··· PROVIDED RECORDS

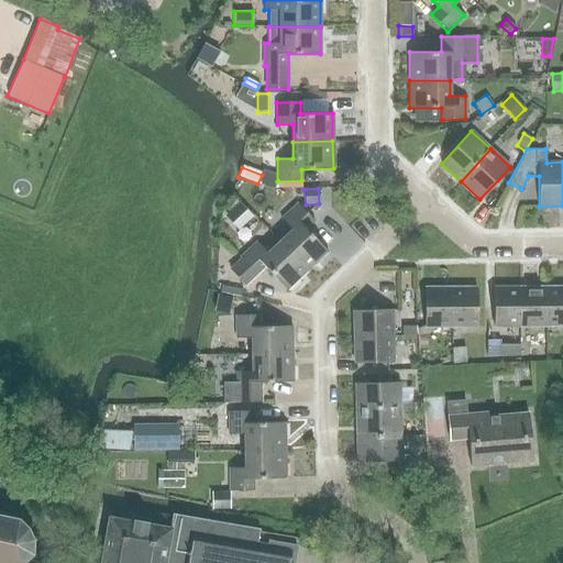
[(238,230),(252,216),(240,202),(224,217),(238,230)]
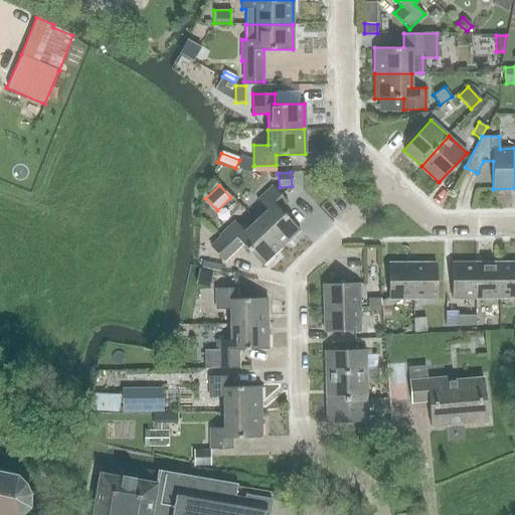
[(267,210),(255,220),(281,248),(300,230),(280,209),(288,201),(273,186),(258,200),(267,210)]
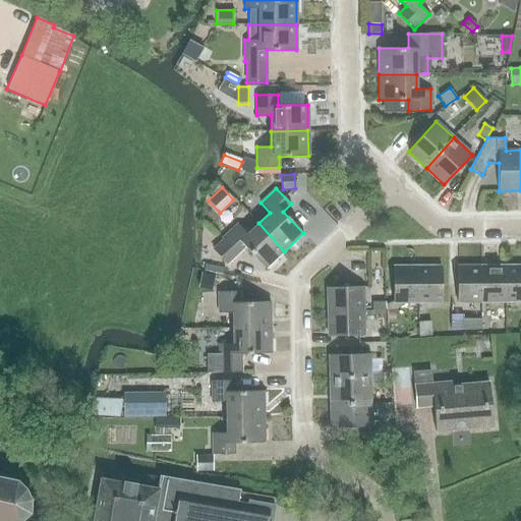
[(245,247),(266,269),(284,251),(258,223),(248,233),(239,224),(223,239),(224,240),(214,249),(227,265),(245,247)]
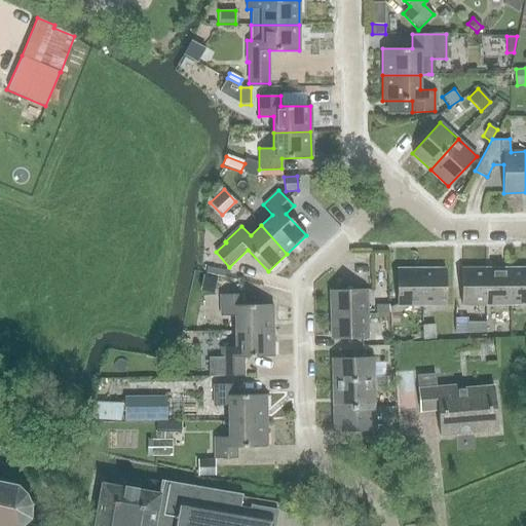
[(525,267),(509,268),(509,304),(525,304),(525,267)]
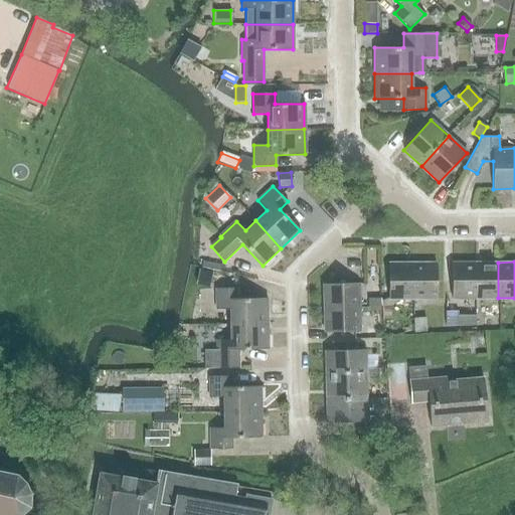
[(436,263),(412,264),(412,299),(436,299),(436,263)]
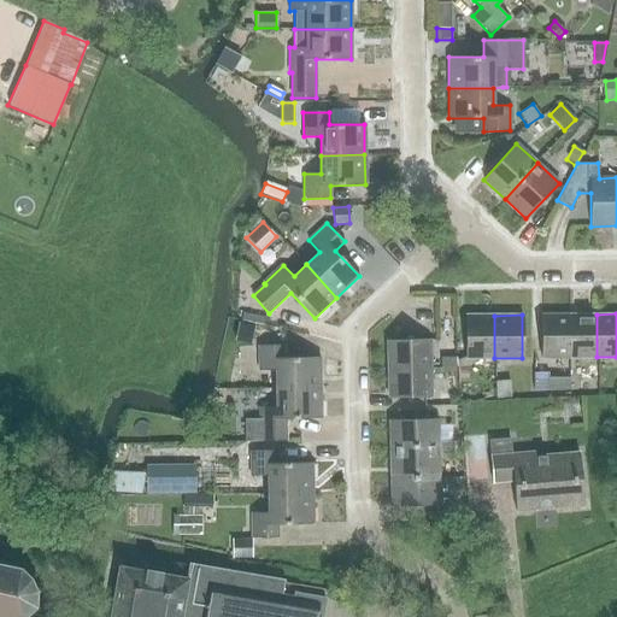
[(569,358),(569,315),(541,315),(541,358),(569,358)]
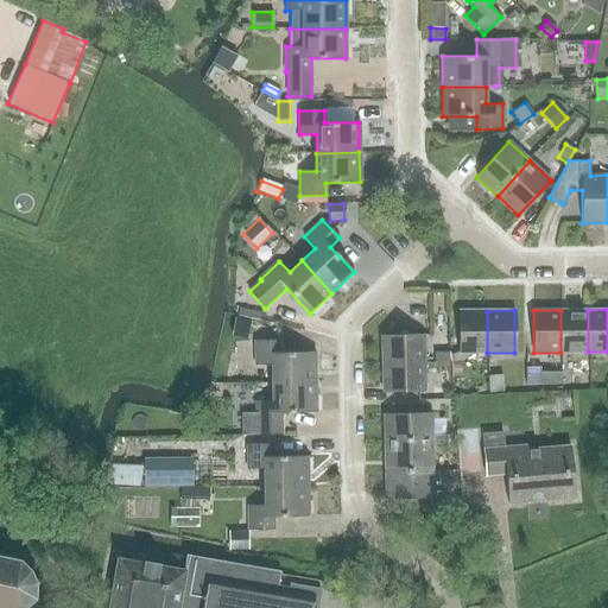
[(588,310),(561,310),(561,353),(588,352),(588,310)]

······

- _WHAT TO WORK ON_:
Please retype every record shown above, exactly as written, but without pictures.

- _ANSWER AREA_:
[(238,230),(252,216),(240,202),(224,217),(238,230)]
[(267,210),(255,220),(281,248),(300,230),(280,209),(288,201),(273,186),(258,200),(267,210)]
[(245,247),(266,269),(284,251),(258,223),(248,233),(239,224),(223,239),(224,240),(214,249),(227,265),(245,247)]
[(525,267),(509,268),(509,304),(525,304),(525,267)]
[(436,263),(412,264),(412,299),(436,299),(436,263)]
[(569,358),(569,315),(541,315),(541,358),(569,358)]
[(588,310),(561,310),(561,353),(588,352),(588,310)]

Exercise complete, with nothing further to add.